Coordinate-based object records:
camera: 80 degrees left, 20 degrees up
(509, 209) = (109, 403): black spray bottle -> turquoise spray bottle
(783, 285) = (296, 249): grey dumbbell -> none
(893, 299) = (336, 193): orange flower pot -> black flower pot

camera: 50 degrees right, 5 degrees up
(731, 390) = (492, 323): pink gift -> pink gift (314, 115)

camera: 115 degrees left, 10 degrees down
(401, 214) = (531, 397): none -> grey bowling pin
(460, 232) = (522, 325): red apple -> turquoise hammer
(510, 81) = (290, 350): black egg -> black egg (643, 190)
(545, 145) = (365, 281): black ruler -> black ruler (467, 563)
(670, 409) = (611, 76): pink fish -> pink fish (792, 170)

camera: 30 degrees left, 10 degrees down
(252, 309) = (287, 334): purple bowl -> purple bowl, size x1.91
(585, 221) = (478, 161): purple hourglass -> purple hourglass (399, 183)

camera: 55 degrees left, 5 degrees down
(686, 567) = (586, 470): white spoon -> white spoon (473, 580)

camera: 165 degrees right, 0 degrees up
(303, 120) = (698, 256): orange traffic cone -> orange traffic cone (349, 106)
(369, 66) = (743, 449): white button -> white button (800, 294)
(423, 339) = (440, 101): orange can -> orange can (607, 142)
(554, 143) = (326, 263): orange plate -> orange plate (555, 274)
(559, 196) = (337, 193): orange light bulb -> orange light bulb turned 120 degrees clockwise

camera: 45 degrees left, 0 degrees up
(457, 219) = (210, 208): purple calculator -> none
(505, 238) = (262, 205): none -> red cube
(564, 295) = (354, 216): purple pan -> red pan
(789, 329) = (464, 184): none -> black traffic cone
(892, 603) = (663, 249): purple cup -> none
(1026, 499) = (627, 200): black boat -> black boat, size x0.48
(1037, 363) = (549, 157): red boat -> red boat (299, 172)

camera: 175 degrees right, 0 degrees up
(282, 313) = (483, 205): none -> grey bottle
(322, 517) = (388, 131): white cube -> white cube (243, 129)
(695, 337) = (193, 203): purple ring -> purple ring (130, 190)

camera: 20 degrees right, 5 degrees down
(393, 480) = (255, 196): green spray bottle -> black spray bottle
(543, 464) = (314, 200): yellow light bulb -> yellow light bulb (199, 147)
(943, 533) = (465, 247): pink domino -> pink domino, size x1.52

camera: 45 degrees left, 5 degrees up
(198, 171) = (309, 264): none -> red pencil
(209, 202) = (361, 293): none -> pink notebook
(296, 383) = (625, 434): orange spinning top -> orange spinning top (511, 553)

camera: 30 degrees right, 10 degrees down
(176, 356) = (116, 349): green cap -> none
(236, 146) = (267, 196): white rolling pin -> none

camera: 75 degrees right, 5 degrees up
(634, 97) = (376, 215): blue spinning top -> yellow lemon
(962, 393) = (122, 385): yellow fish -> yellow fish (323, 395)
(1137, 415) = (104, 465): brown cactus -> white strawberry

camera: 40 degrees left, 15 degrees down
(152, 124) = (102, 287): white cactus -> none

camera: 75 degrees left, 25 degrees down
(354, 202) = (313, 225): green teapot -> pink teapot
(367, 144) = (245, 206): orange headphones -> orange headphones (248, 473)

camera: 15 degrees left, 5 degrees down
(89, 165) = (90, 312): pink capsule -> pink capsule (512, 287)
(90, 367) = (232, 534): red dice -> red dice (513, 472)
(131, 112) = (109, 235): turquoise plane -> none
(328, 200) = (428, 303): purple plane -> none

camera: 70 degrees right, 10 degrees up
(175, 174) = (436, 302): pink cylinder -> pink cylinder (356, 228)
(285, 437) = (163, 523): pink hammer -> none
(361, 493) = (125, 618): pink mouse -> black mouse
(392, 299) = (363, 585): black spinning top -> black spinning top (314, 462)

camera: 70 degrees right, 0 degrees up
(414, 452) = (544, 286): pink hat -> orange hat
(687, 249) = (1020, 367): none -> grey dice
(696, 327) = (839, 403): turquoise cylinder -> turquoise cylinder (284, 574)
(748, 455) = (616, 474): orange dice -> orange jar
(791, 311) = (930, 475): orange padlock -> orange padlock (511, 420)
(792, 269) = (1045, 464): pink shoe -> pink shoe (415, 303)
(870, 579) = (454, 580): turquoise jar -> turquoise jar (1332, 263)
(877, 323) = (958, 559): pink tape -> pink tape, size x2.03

▶ _Work required_
Working from the records above, write out verbatim only the lines from the line containing "(252, 309) = (287, 334): purple" through the line containing "(543, 464) = (314, 200): yellow".

▶ _Exercise answer_
(252, 309) = (287, 334): purple bowl -> purple bowl, size x1.91
(585, 221) = (478, 161): purple hourglass -> purple hourglass (399, 183)

camera: 55 degrees left, 5 degrees down
(686, 567) = (586, 470): white spoon -> white spoon (473, 580)

camera: 165 degrees right, 0 degrees up
(303, 120) = (698, 256): orange traffic cone -> orange traffic cone (349, 106)
(369, 66) = (743, 449): white button -> white button (800, 294)
(423, 339) = (440, 101): orange can -> orange can (607, 142)
(554, 143) = (326, 263): orange plate -> orange plate (555, 274)
(559, 196) = (337, 193): orange light bulb -> orange light bulb turned 120 degrees clockwise

camera: 45 degrees left, 0 degrees up
(457, 219) = (210, 208): purple calculator -> none
(505, 238) = (262, 205): none -> red cube
(564, 295) = (354, 216): purple pan -> red pan
(789, 329) = (464, 184): none -> black traffic cone
(892, 603) = (663, 249): purple cup -> none
(1026, 499) = (627, 200): black boat -> black boat, size x0.48
(1037, 363) = (549, 157): red boat -> red boat (299, 172)

camera: 175 degrees right, 0 degrees up
(282, 313) = (483, 205): none -> grey bottle
(322, 517) = (388, 131): white cube -> white cube (243, 129)
(695, 337) = (193, 203): purple ring -> purple ring (130, 190)

camera: 20 degrees right, 5 degrees down
(393, 480) = (255, 196): green spray bottle -> black spray bottle
(543, 464) = (314, 200): yellow light bulb -> yellow light bulb (199, 147)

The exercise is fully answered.